==== Raw data ====
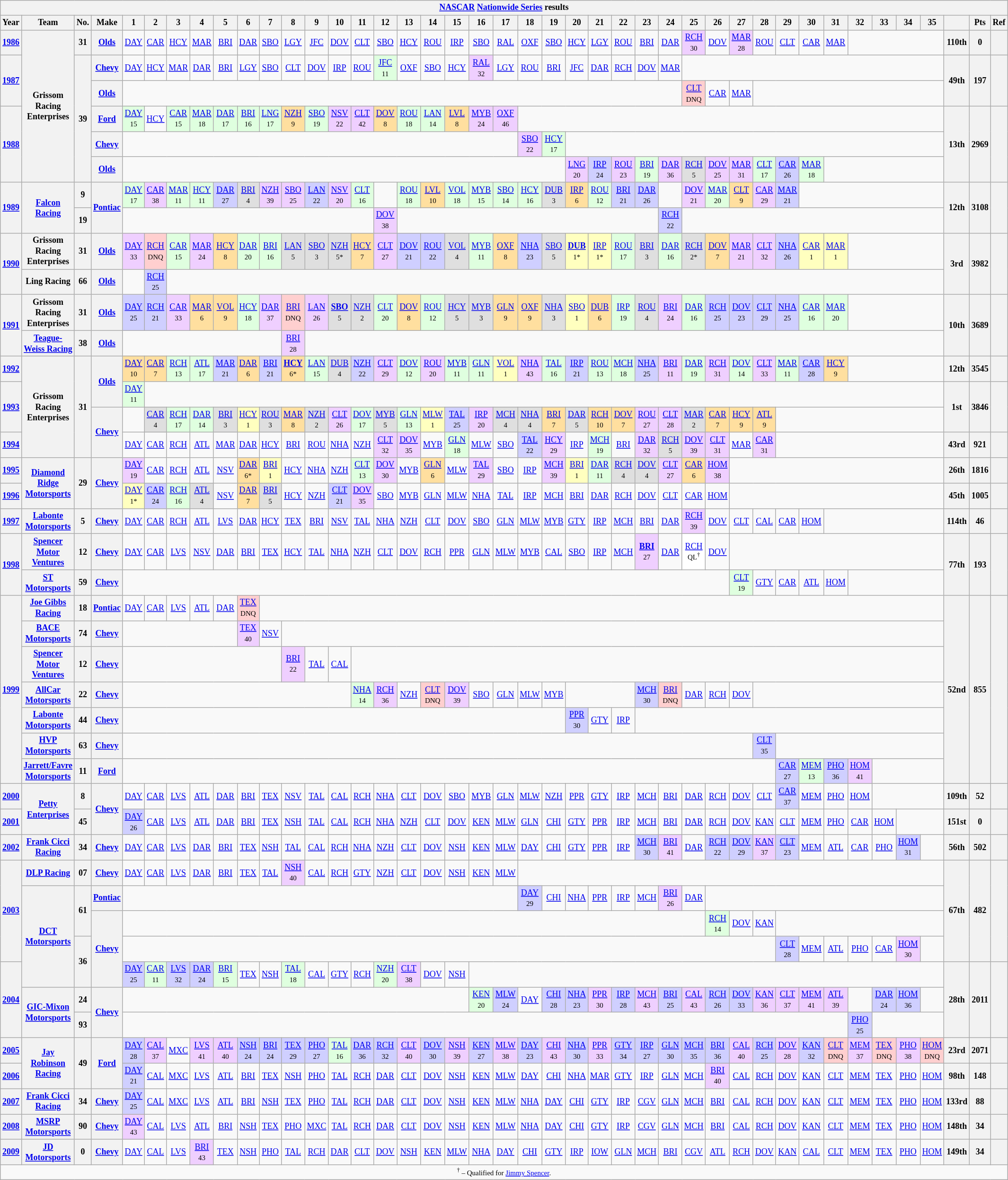
RCH17 (178, 420)
CLT35 (764, 746)
BRI28 (293, 343)
CAR27 (787, 771)
CLT13 (362, 470)
DAY17 (133, 195)
MCH43 (647, 999)
BRI4 (248, 195)
36 (82, 962)
BRI22 (293, 664)
RCH14 (717, 923)
CAR11 (155, 974)
Teague-Weiss Racing (48, 343)
ROU27 (647, 420)
CAR4 (155, 420)
13th (957, 144)
93 (82, 1025)
MAR31 (742, 169)
28 (764, 23)
CLT26 (340, 420)
DUB1* (577, 251)
Petty Enterprises (48, 809)
110th (957, 43)
61 (82, 911)
NSH24 (248, 1051)
35 (932, 23)
DOV33 (742, 999)
HCY6* (293, 369)
MAR2 (694, 420)
HCY17 (554, 144)
CLT23 (787, 847)
32 (860, 23)
3108 (980, 207)
CAR33 (178, 312)
ATL39 (836, 999)
MYB15 (481, 195)
74 (82, 633)
BRI36 (717, 1051)
HOM30 (908, 949)
CLT40 (409, 1051)
TAL18 (293, 974)
MYB5 (385, 420)
† – Qualified for Jimmy Spencer. (504, 1172)
BRI27 (647, 552)
DAR6* (248, 470)
RCH26 (717, 999)
DAR6 (248, 369)
HCY1 (248, 420)
IRP1* (600, 251)
DUB3 (554, 195)
CAR1 (812, 251)
MCH18 (623, 369)
GLN18 (457, 445)
RCH13 (178, 369)
GLN13 (409, 420)
NHA14 (362, 695)
BRI15 (225, 974)
CLT21 (340, 496)
RCH32 (385, 1051)
3 (178, 23)
NZH22 (362, 369)
IRP28 (623, 999)
NZH39 (271, 195)
SBO1 (577, 312)
SBO25 (293, 195)
RCH4 (623, 470)
KAN32 (812, 1051)
NASCAR Nationwide Series results (504, 8)
GIC-Mixon Motorsports (48, 1012)
3545 (980, 369)
MYB3 (481, 312)
98th (957, 1076)
DAY29 (530, 898)
NZH20 (385, 974)
DAY21 (133, 1076)
PHO36 (836, 771)
197 (980, 80)
NHA26 (787, 251)
ATL40 (225, 1051)
HCY18 (248, 312)
4 (202, 23)
1st (957, 407)
HOMDNQ (932, 1051)
AllCar Motorsports (48, 695)
2005 (11, 1051)
TEX40 (248, 633)
482 (980, 911)
ROU22 (433, 251)
3689 (980, 325)
DAY43 (133, 1127)
GLN9 (505, 312)
MYB24 (481, 119)
26 (717, 23)
IRP19 (623, 312)
KEN20 (481, 999)
2007 (11, 1101)
SBO22 (530, 144)
6 (248, 23)
ROU3 (271, 420)
BRI40 (717, 1076)
2 (155, 23)
CLT33 (764, 369)
LAN22 (317, 195)
LVL8 (457, 119)
148 (980, 1076)
1993 (11, 407)
21 (600, 23)
1994 (11, 445)
DOV14 (742, 369)
13 (409, 23)
RCHDNQ (155, 251)
LVS41 (202, 1051)
TEX29 (293, 1051)
DLP Racing (48, 873)
2003 (11, 911)
DAR5 (577, 420)
DUB4 (340, 369)
ROU23 (623, 169)
45th (957, 496)
1991 (11, 325)
NSH40 (293, 873)
CAR37 (787, 796)
Ref (999, 23)
DOV4 (647, 470)
1986 (11, 43)
MAR24 (202, 251)
CAL43 (694, 999)
49 (82, 1063)
LNG20 (577, 169)
46 (980, 521)
17 (505, 23)
CAL40 (742, 1051)
DOV23 (742, 312)
HCY8 (225, 251)
149th (957, 1152)
1999 (11, 690)
SBO19 (317, 119)
26th (957, 470)
1998 (11, 565)
1005 (980, 496)
HCY7 (362, 251)
VOL4 (457, 251)
CAR29 (764, 195)
151st (957, 822)
LVL10 (433, 195)
RAL32 (481, 68)
CAR24 (155, 496)
MEM13 (812, 771)
DAY26 (133, 822)
DAY23 (530, 1051)
ROU20 (433, 369)
VOL1 (505, 369)
NHA4 (530, 420)
20 (577, 23)
LVS32 (178, 974)
Falcon Racing (48, 207)
ROU13 (600, 369)
CLT9 (742, 195)
SBO14 (505, 195)
OXF9 (530, 312)
ROU17 (623, 251)
1996 (11, 496)
DAR17 (225, 119)
CLT19 (742, 583)
28th (957, 999)
PHO38 (908, 1051)
30 (812, 23)
193 (980, 565)
HCY5 (457, 312)
148th (957, 1127)
502 (980, 847)
IRP21 (577, 369)
49th (957, 80)
NSV20 (340, 195)
HCY11 (202, 195)
MEM41 (812, 999)
MLW24 (505, 999)
KEN27 (481, 1051)
1992 (11, 369)
RCH31 (717, 369)
DAY10 (133, 369)
DAY15 (133, 119)
MCH4 (505, 420)
44 (82, 720)
MLW1 (433, 420)
BRI11 (671, 369)
855 (980, 690)
MAR28 (742, 43)
RAL (505, 43)
CLT31 (717, 445)
BRI5 (271, 496)
3982 (980, 264)
NHA30 (577, 1051)
109th (957, 796)
1997 (11, 521)
DAR27 (225, 195)
HOM38 (717, 470)
3846 (980, 407)
16 (481, 23)
HCY16 (530, 195)
1988 (11, 144)
No. (82, 23)
HOM36 (908, 999)
BRI41 (671, 847)
SBO3 (317, 251)
RCH2* (694, 251)
Team (48, 23)
MSRP Motorsports (48, 1127)
1990 (11, 264)
DOV28 (787, 1051)
DAY33 (133, 251)
BRI7 (554, 420)
NSV22 (340, 119)
2002 (11, 847)
GLN11 (481, 369)
NSH39 (457, 1051)
NHA3 (554, 312)
RCH30 (694, 43)
TAL22 (530, 445)
33 (884, 23)
ATL4 (202, 496)
CLT17 (764, 169)
DOV25 (717, 169)
HOM41 (860, 771)
HOM31 (908, 847)
DAY1* (133, 496)
ATL17 (202, 369)
CHI43 (554, 1051)
DOV38 (385, 221)
2008 (11, 1127)
MLW38 (505, 1051)
CLT16 (362, 195)
JD Motorsports (48, 1152)
PHO27 (317, 1051)
CAR16 (812, 312)
Make (107, 23)
OXF8 (505, 251)
10 (340, 23)
BRI19 (647, 169)
GLN30 (671, 1051)
PHO25 (860, 1025)
CAR28 (812, 369)
DAY19 (133, 470)
25 (694, 23)
BACE Motorsports (48, 633)
10th (957, 325)
CLT20 (385, 312)
1 (133, 23)
Year (11, 23)
KAN36 (764, 999)
921 (980, 445)
LAN15 (317, 369)
Ling Racing (48, 282)
Jarrett/Favre Motorsports (48, 771)
52nd (957, 690)
RCHQL† (694, 552)
07 (82, 873)
Pts (980, 23)
DUB6 (600, 312)
IRP27 (647, 1051)
15 (457, 23)
LAN14 (433, 119)
39 (82, 119)
LNG17 (271, 119)
Jay Robinson Racing (48, 1063)
ATL9 (764, 420)
45 (82, 822)
DAR19 (694, 369)
NZH9 (293, 119)
67th (957, 911)
MCH39 (554, 470)
DCT Motorsports (48, 936)
2011 (980, 999)
RCH21 (155, 312)
DAR26 (647, 195)
CAL37 (155, 1051)
2004 (11, 999)
IOW (600, 1152)
OXF46 (505, 119)
3rd (957, 264)
2000 (11, 796)
114th (957, 521)
CAR31 (764, 445)
DAR14 (202, 420)
BRI26 (671, 898)
77th (957, 565)
ROU4 (647, 312)
NZH5* (340, 251)
BRI43 (202, 1152)
ST Motorsports (48, 583)
Joe Gibbs Racing (48, 608)
DOV17 (362, 420)
RCH16 (178, 496)
MAR8 (293, 420)
CAR6 (694, 470)
MCH35 (694, 1051)
133rd (957, 1101)
1989 (11, 207)
HVP Motorsports (48, 746)
DAR11 (600, 470)
GTY34 (623, 1051)
IRP6 (577, 195)
VOL18 (457, 195)
BRI25 (671, 999)
1995 (11, 470)
63 (82, 746)
DAR7 (248, 496)
59 (82, 583)
52 (980, 796)
43rd (957, 445)
DOV12 (409, 369)
2006 (11, 1076)
CLT38 (409, 974)
TAL25 (457, 420)
LAN5 (293, 251)
GLN6 (433, 470)
MAR1 (836, 251)
2001 (11, 822)
DAY28 (133, 1051)
DAR32 (647, 445)
RCH39 (694, 521)
DOV29 (742, 847)
2009 (11, 1152)
66 (82, 282)
MEM37 (860, 1051)
NHA43 (530, 369)
VOL9 (225, 312)
2969 (980, 144)
CAR26 (787, 169)
CLT37 (787, 999)
2071 (980, 1051)
23rd (957, 1051)
1816 (980, 470)
HCY29 (554, 445)
88 (980, 1101)
RCH36 (385, 695)
DAR20 (248, 251)
Diamond Ridge Motorsports (48, 483)
23 (647, 23)
CAR38 (155, 195)
RCH10 (600, 420)
7 (271, 23)
IRP24 (600, 169)
PPR33 (600, 1051)
TAL29 (481, 470)
DAR37 (271, 312)
1987 (11, 80)
KAN37 (764, 847)
MCH19 (600, 445)
IRP20 (481, 420)
CLT42 (362, 119)
27 (742, 23)
56th (957, 847)
90 (82, 1127)
JFC11 (385, 68)
MAR6 (202, 312)
14 (433, 23)
LAN26 (317, 312)
38 (82, 343)
DAY11 (133, 394)
CHI28 (554, 999)
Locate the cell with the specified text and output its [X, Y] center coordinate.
====
• **Requirements**:
Lay out the rows above as a JSON list of strings, from their first line through the line containing "Petty Enterprises (48, 809)", both ends included, with one string per line and blank lines omitted. Leave the pictures out.

• **Answer in full**:
[
  "RCH17 (178, 420)",
  "CLT35 (764, 746)",
  "BRI28 (293, 343)",
  "CAR27 (787, 771)",
  "CLT13 (362, 470)",
  "DAY17 (133, 195)",
  "MCH43 (647, 999)",
  "BRI4 (248, 195)",
  "36 (82, 962)",
  "BRI22 (293, 664)",
  "RCH14 (717, 923)",
  "CAR11 (155, 974)",
  "Teague-Weiss Racing (48, 343)",
  "ROU27 (647, 420)",
  "CAR4 (155, 420)",
  "13th (957, 144)",
  "93 (82, 1025)",
  "MAR31 (742, 169)",
  "28 (764, 23)",
  "CLT26 (340, 420)",
  "DUB1* (577, 251)",
  "Petty Enterprises (48, 809)"
]